WORK TO COMPLETE ->
Could you copy exactly the line that contains "- lorry in dark brown <329 193>" and every line after it to the end of the records, and nothing more?

Object state change records:
____

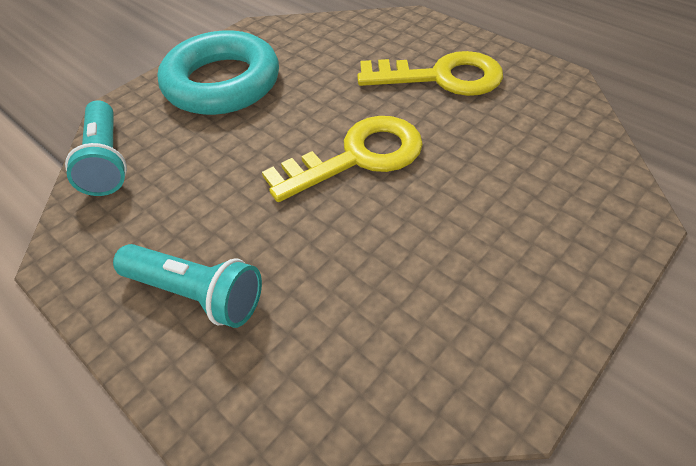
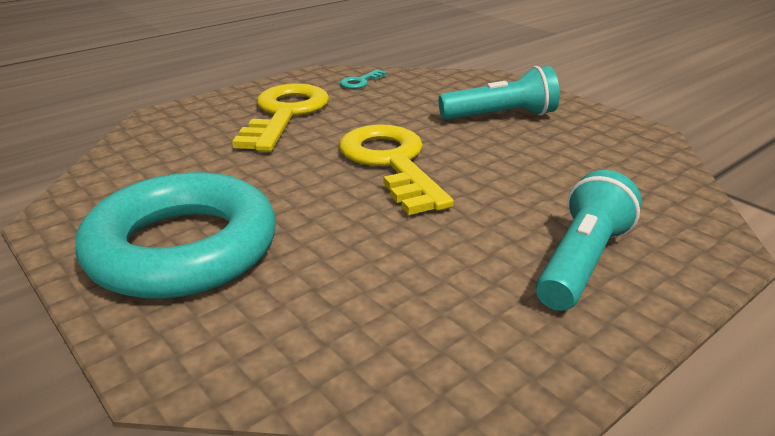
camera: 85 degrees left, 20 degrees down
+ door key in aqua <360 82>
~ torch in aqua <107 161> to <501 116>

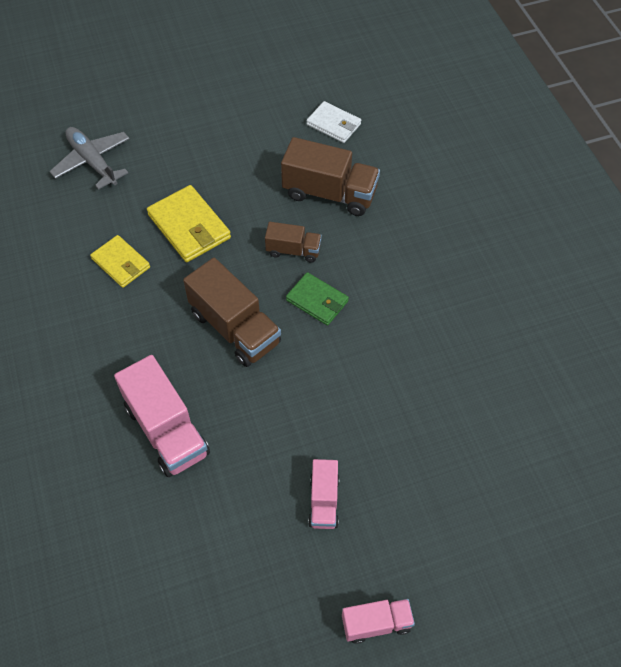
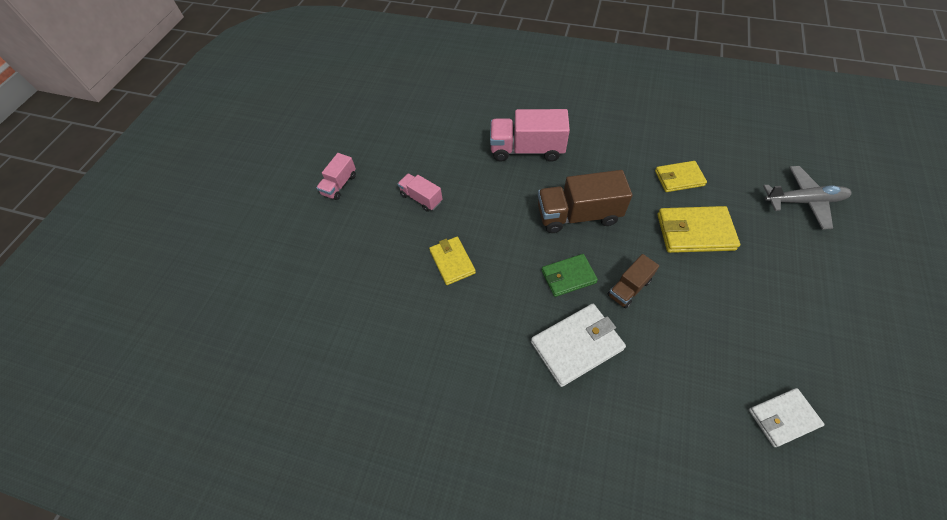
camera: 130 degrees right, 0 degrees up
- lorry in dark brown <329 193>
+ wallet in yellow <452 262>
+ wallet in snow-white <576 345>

____

OUTPUT OF THE TASK ->
- lorry in dark brown <329 193>
+ wallet in yellow <452 262>
+ wallet in snow-white <576 345>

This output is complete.